Content starts

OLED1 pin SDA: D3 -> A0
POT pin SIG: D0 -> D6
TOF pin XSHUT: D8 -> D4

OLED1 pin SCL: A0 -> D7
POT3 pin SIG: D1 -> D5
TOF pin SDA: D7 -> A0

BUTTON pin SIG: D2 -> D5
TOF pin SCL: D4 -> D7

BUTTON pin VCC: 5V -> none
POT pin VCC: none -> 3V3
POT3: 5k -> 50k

Content ends
Content starts

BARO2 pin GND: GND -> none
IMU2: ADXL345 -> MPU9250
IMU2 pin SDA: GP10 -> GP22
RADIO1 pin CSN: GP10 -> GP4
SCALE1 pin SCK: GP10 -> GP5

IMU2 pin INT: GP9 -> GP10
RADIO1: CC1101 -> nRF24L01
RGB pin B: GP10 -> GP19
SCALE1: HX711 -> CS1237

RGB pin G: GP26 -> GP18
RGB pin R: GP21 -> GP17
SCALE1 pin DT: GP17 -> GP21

Content ends
Content starts

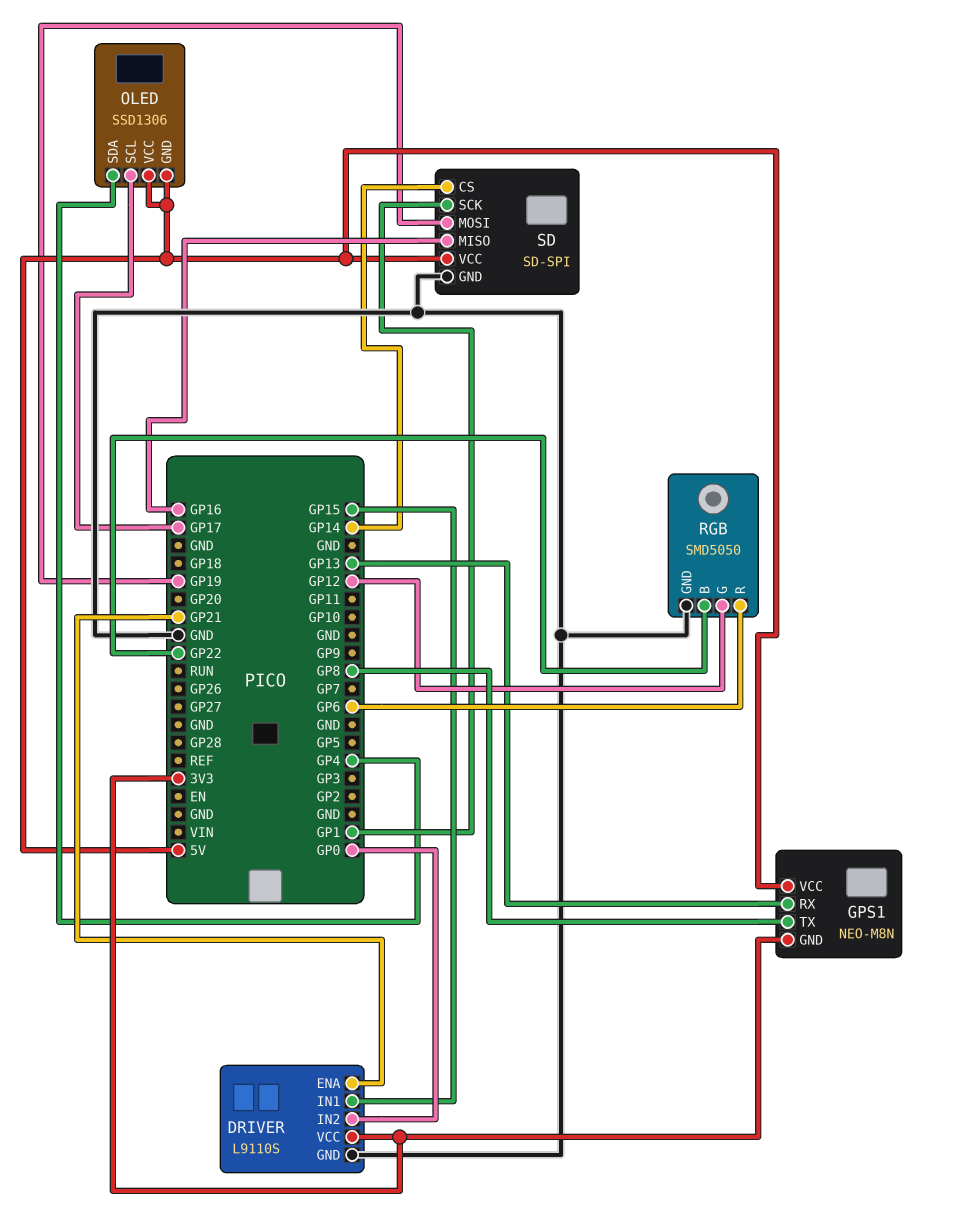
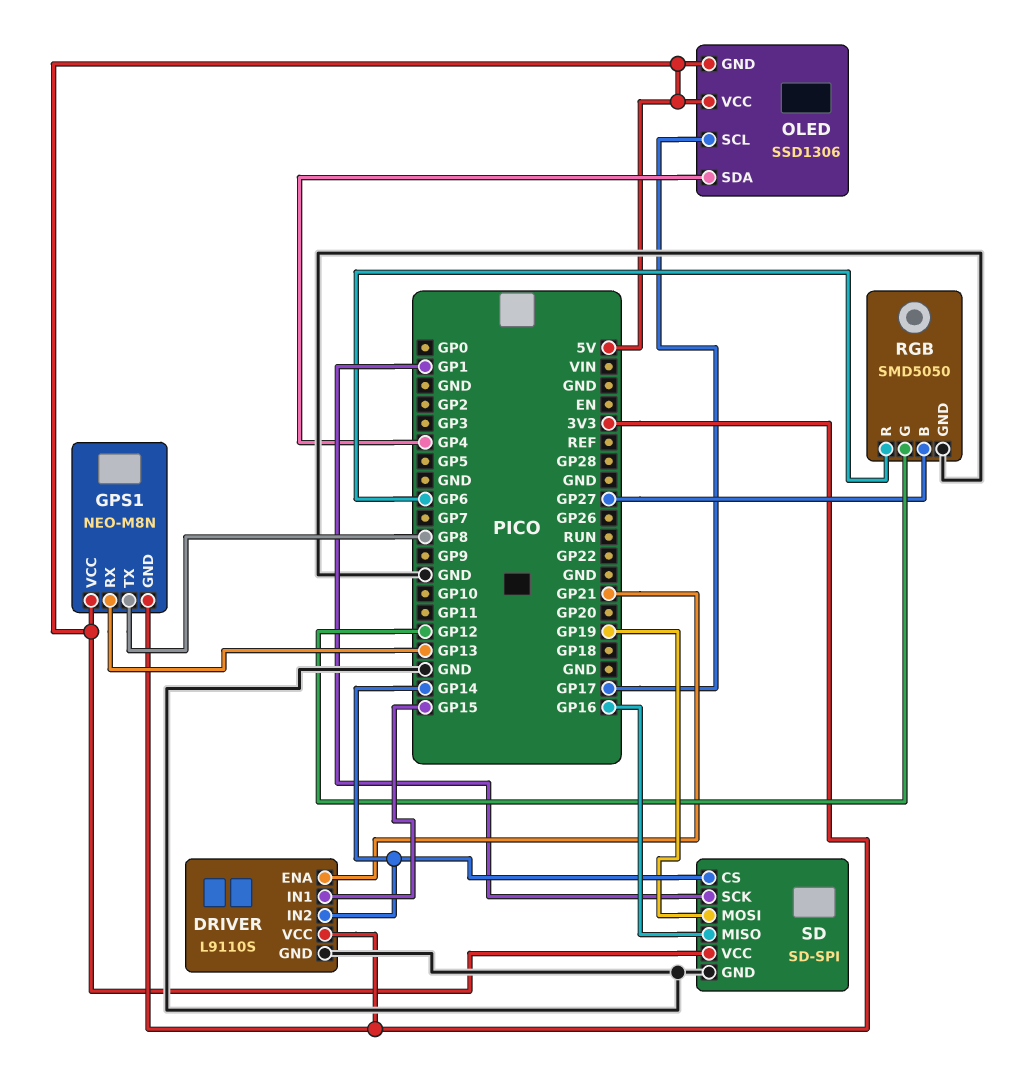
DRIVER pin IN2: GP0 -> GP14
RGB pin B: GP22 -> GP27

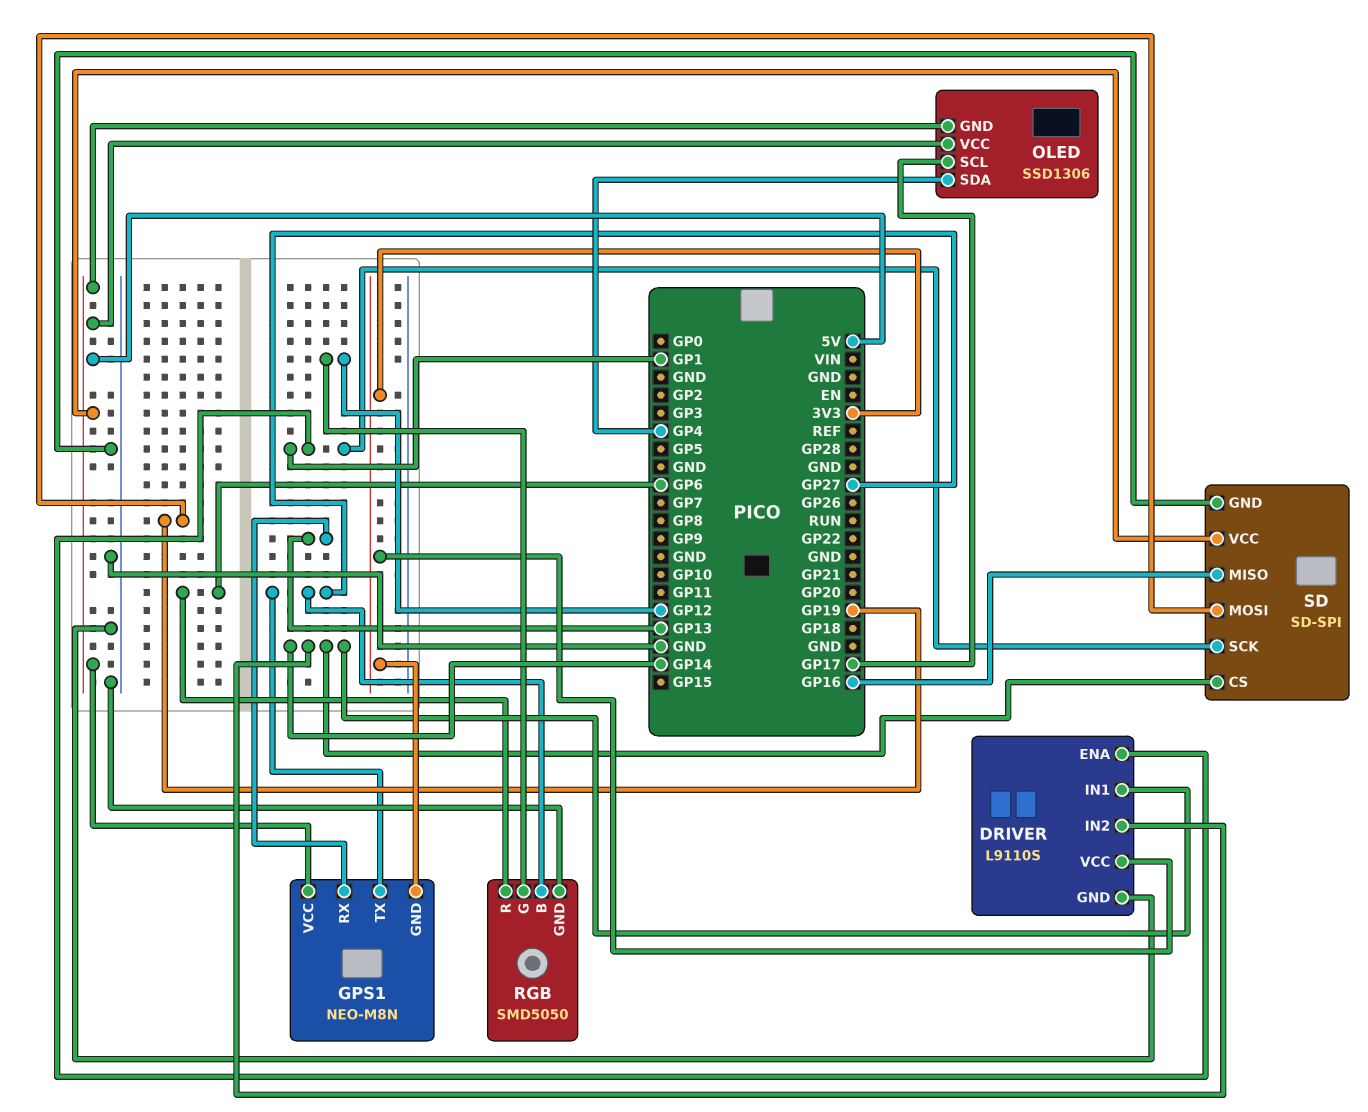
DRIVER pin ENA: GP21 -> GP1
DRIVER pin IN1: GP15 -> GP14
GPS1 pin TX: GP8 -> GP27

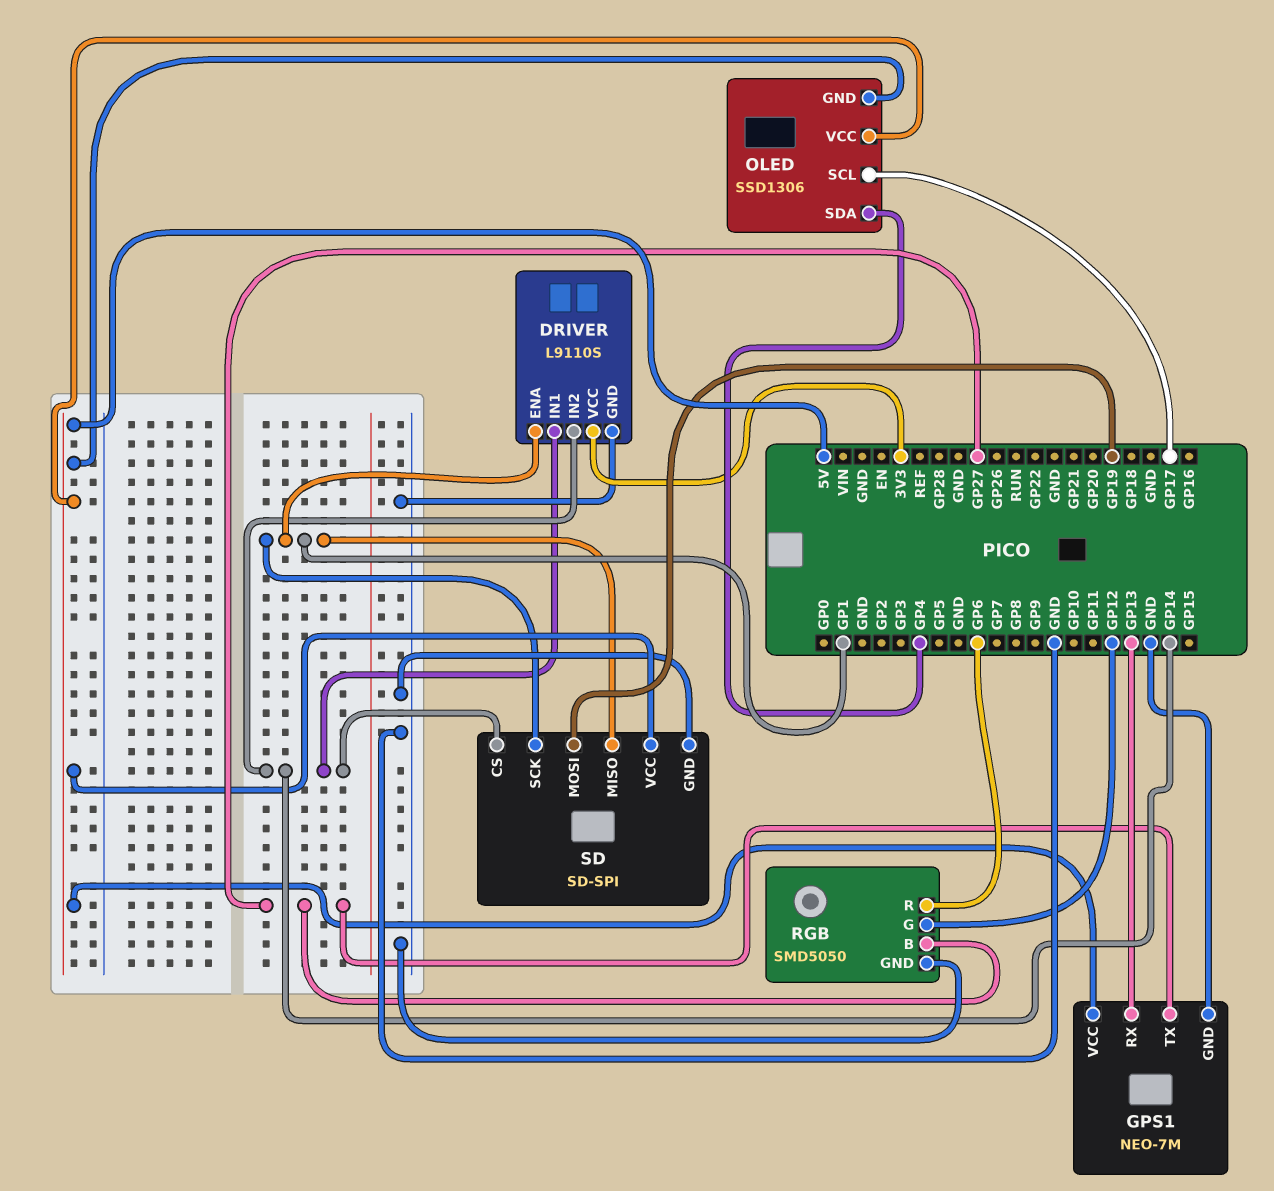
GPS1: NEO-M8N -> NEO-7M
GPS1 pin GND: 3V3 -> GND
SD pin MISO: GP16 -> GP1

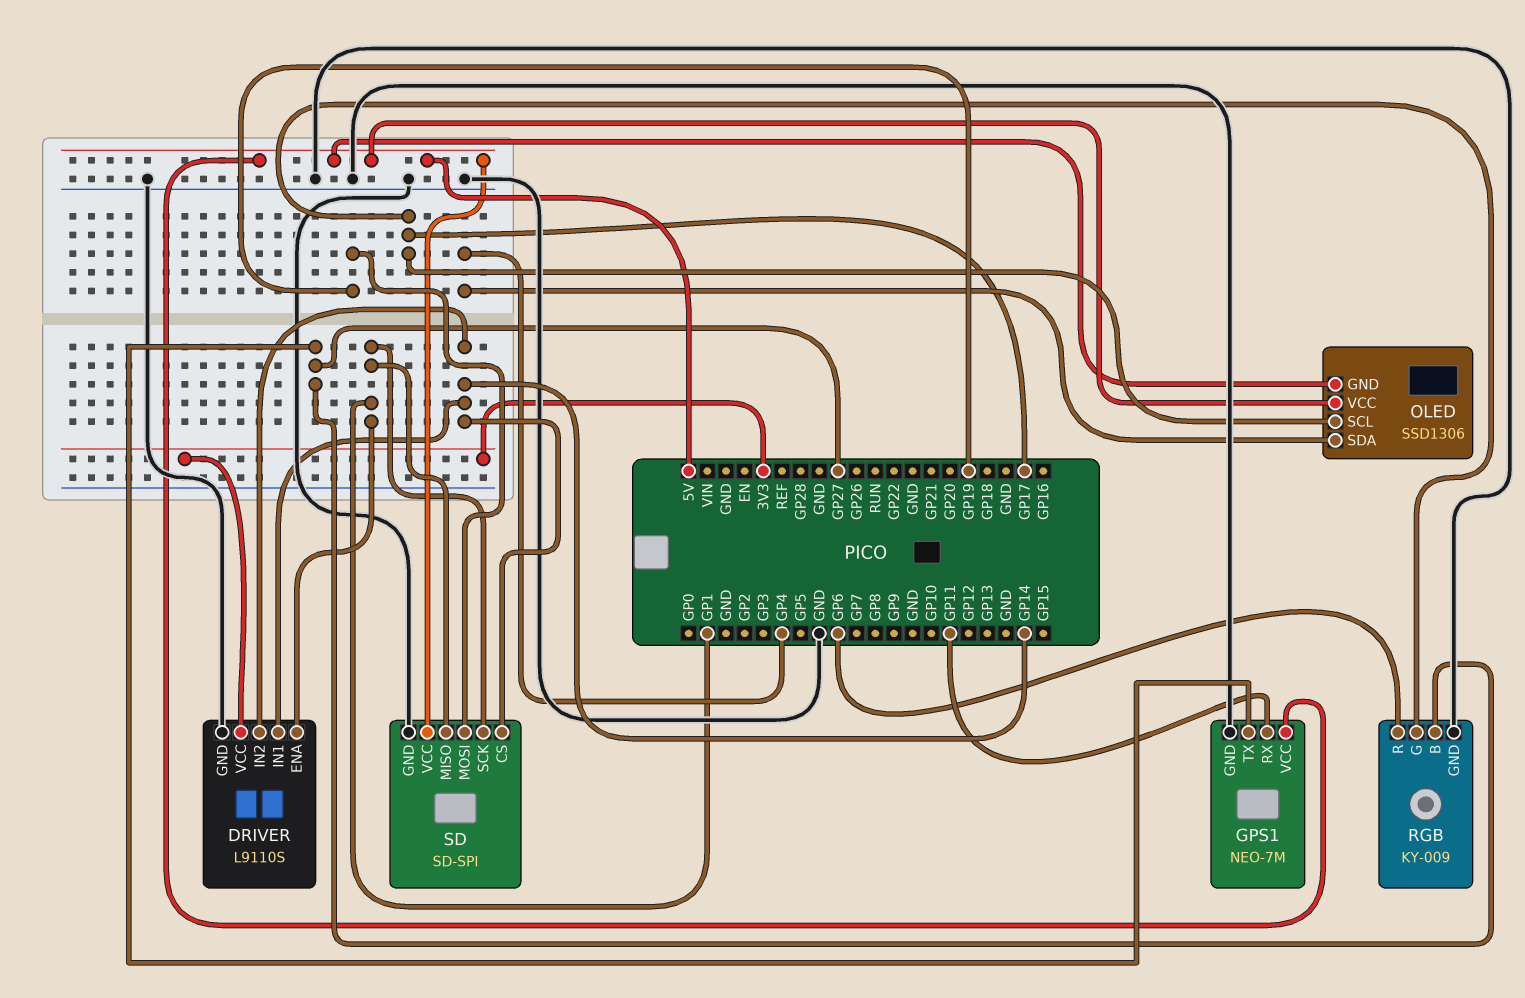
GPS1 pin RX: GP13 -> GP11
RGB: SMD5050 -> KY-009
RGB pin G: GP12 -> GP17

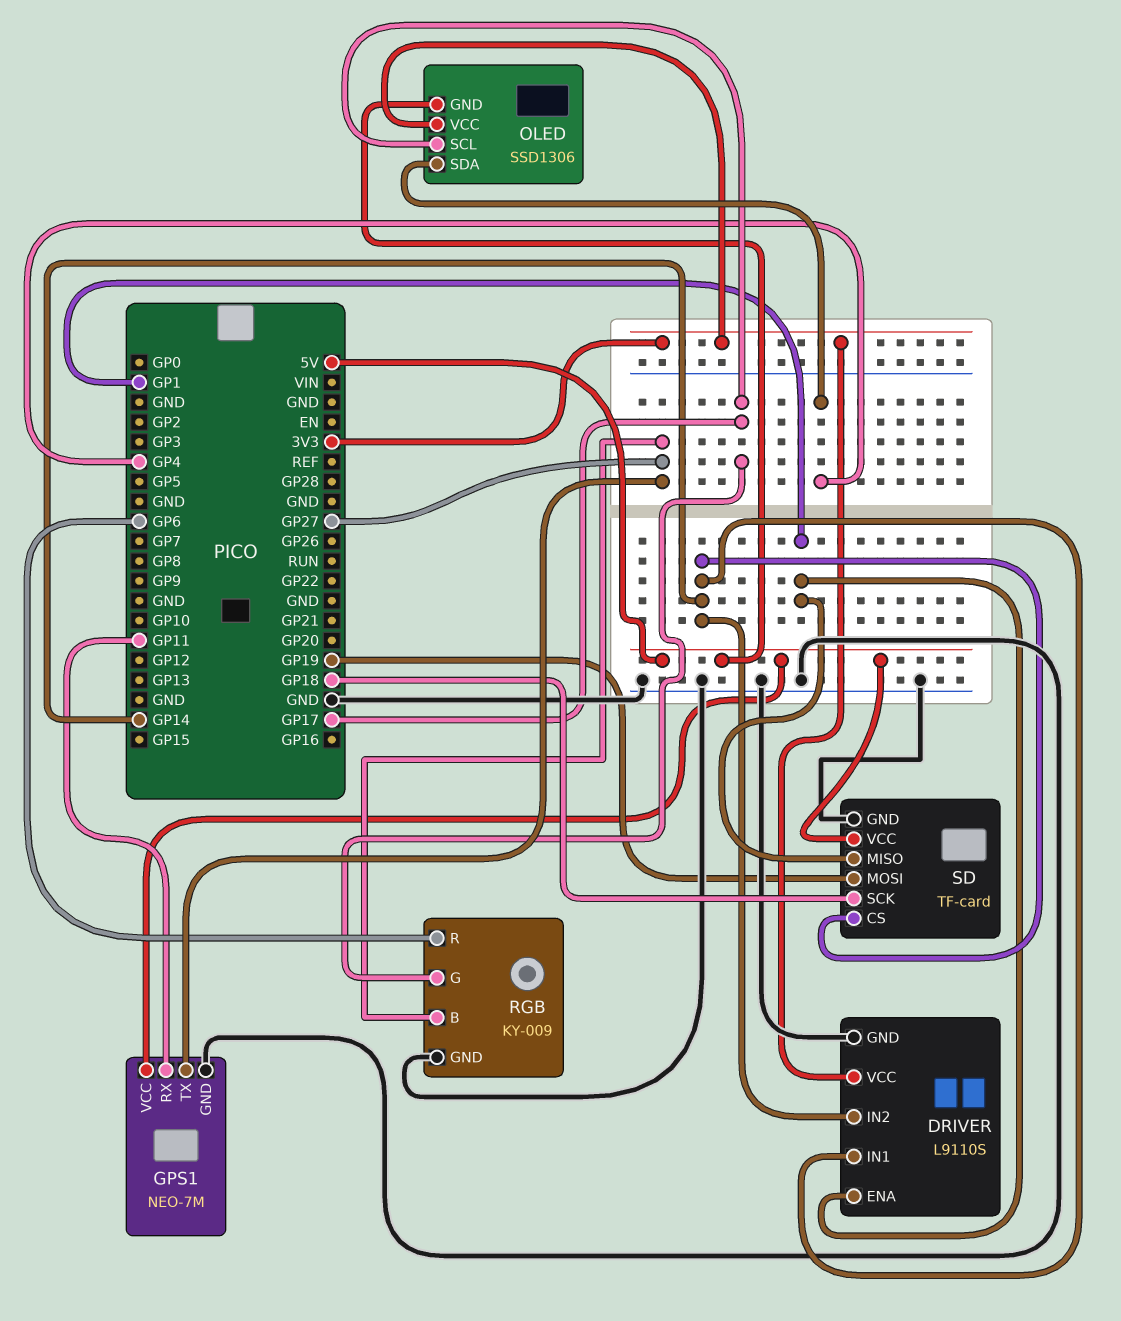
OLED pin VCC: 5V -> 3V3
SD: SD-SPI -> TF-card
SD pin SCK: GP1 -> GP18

Content ends

*Required work*.
Where the line holding "OLED1 pin SDA: D3 -> A0" appears in the listing above, start reproducing exactly, and end with the line holding "POT3: 5k -> 50k".

*The answer*.
OLED1 pin SDA: D3 -> A0
POT pin SIG: D0 -> D6
TOF pin XSHUT: D8 -> D4

OLED1 pin SCL: A0 -> D7
POT3 pin SIG: D1 -> D5
TOF pin SDA: D7 -> A0

BUTTON pin SIG: D2 -> D5
TOF pin SCL: D4 -> D7

BUTTON pin VCC: 5V -> none
POT pin VCC: none -> 3V3
POT3: 5k -> 50k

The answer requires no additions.